Dataset entries
○ ○ ○ ○ ○ ○ ○
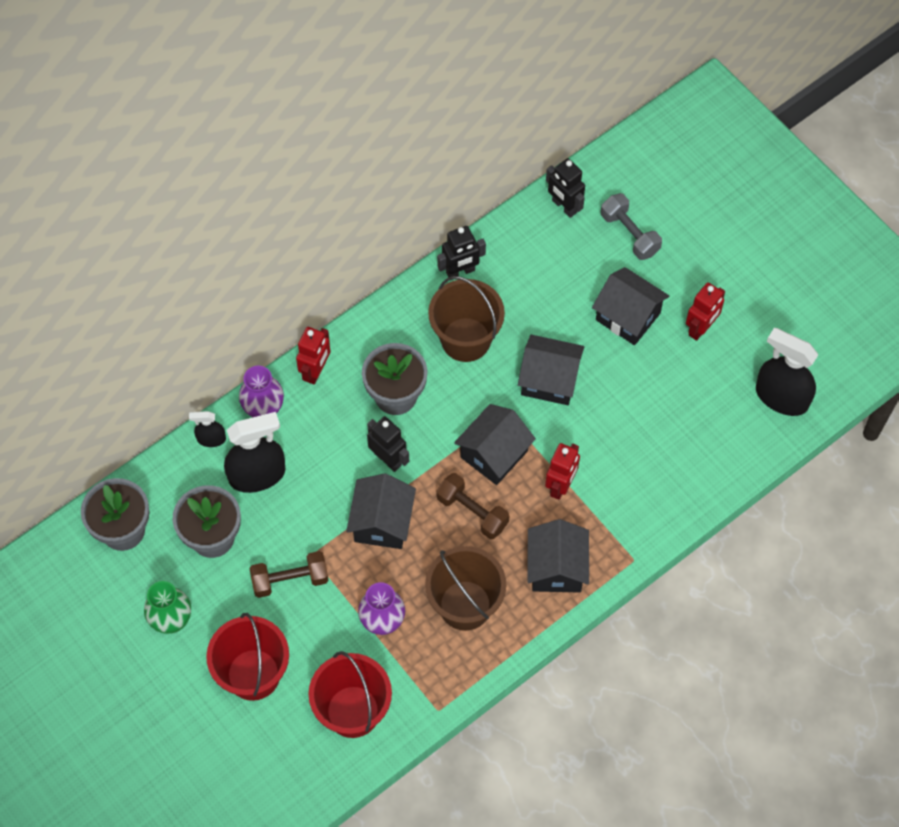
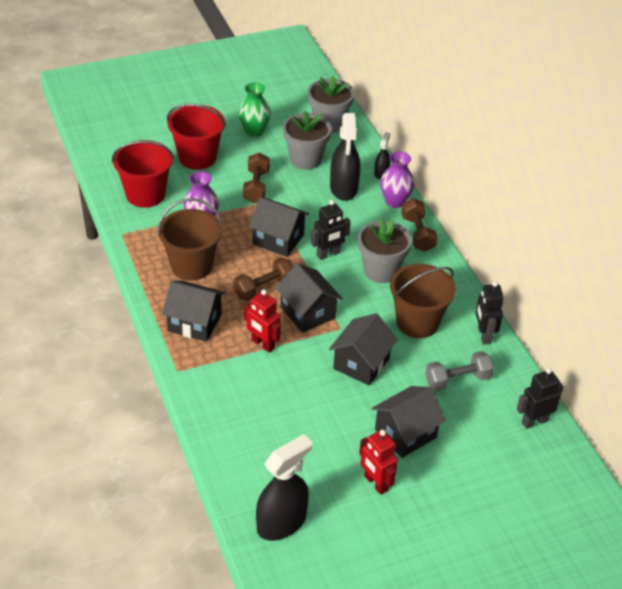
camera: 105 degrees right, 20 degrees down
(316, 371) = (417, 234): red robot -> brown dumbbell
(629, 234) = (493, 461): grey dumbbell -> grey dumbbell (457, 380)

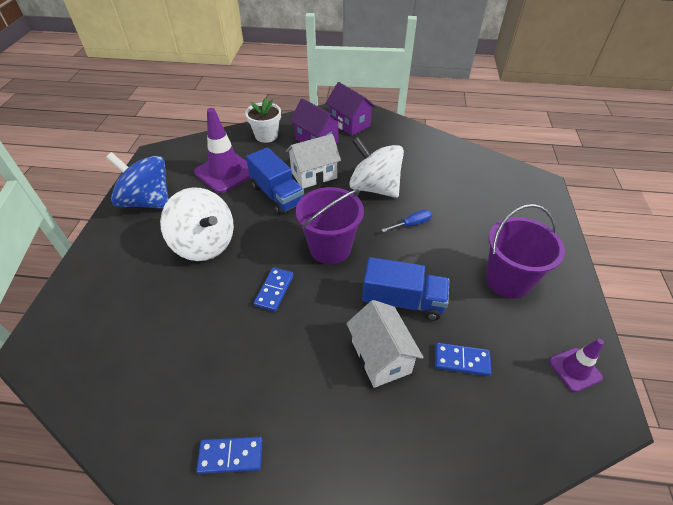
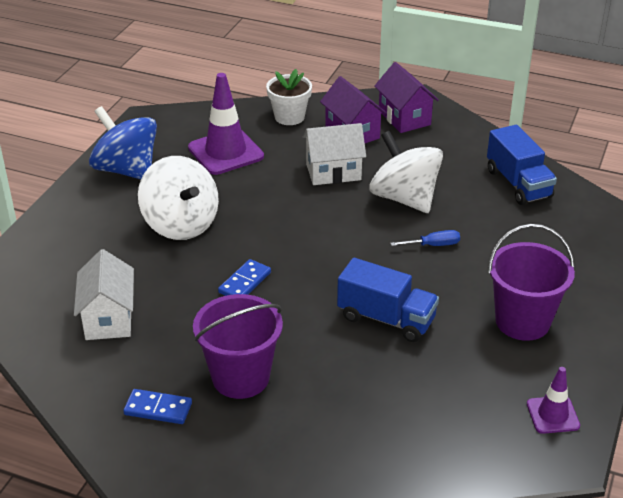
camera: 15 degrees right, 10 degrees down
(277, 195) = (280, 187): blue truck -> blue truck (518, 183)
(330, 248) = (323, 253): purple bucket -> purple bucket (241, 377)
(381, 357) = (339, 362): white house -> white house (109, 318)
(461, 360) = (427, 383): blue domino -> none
○ ○ ○ ○ ○ ○ ○
## TO DO
With the pictures left out, give again exactly the lines from the one with "(316, 371) = (417, 234): red" through the end of the data, both included.

## RESULT
(316, 371) = (417, 234): red robot -> brown dumbbell
(629, 234) = (493, 461): grey dumbbell -> grey dumbbell (457, 380)

camera: 15 degrees right, 10 degrees down
(277, 195) = (280, 187): blue truck -> blue truck (518, 183)
(330, 248) = (323, 253): purple bucket -> purple bucket (241, 377)
(381, 357) = (339, 362): white house -> white house (109, 318)
(461, 360) = (427, 383): blue domino -> none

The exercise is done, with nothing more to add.